> TASK PROMPT:
Tally the lines in the records underneath that contain the string "slope", and state the figure by itself.

> DATA TO EXAMINE:
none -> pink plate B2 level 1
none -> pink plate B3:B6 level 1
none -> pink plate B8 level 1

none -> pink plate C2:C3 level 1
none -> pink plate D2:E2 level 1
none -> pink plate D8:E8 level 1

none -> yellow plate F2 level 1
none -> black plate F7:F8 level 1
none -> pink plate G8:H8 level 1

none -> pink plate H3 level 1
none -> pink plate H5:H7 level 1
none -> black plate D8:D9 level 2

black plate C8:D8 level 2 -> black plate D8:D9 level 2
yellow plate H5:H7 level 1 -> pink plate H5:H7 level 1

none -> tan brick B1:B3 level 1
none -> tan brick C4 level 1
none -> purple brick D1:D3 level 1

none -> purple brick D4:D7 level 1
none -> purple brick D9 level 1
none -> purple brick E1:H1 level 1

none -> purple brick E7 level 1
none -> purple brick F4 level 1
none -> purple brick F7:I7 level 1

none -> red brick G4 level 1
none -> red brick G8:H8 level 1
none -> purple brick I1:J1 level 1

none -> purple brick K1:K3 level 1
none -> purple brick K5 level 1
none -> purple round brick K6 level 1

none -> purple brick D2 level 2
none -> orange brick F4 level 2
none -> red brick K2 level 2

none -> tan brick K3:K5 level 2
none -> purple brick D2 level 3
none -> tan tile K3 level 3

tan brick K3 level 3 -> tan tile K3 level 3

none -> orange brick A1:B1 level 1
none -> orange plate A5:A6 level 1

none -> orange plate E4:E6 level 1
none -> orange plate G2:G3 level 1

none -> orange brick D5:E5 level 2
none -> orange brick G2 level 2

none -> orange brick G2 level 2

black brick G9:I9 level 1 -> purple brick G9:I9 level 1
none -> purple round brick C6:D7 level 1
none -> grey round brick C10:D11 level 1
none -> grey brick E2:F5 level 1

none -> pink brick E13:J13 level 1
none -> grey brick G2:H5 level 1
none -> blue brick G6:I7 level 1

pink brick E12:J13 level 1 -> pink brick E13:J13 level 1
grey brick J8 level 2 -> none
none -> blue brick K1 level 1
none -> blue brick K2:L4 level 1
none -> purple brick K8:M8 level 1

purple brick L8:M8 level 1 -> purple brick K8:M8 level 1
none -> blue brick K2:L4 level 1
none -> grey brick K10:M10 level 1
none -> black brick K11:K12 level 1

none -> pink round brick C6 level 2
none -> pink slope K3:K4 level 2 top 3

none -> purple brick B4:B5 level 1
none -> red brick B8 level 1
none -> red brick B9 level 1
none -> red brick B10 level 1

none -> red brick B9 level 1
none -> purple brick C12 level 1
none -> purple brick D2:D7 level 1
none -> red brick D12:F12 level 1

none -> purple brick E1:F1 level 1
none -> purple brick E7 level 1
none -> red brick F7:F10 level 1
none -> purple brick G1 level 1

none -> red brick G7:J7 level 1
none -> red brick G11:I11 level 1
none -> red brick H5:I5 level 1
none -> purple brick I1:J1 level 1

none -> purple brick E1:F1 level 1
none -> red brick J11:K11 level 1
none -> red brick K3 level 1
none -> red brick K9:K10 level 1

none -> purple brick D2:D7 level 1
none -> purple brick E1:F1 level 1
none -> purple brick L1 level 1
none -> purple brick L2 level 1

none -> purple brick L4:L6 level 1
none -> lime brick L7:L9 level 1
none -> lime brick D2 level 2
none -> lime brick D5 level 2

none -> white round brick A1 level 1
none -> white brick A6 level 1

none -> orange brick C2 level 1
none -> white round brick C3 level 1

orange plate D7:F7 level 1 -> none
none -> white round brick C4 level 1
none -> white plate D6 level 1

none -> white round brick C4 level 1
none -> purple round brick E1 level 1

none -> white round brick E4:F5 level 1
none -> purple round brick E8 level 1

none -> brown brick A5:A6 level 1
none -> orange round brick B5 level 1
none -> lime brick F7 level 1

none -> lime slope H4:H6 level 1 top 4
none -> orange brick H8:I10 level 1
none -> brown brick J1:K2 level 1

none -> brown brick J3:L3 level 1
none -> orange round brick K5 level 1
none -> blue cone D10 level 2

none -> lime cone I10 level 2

> EXPECTED OUTPUT:
2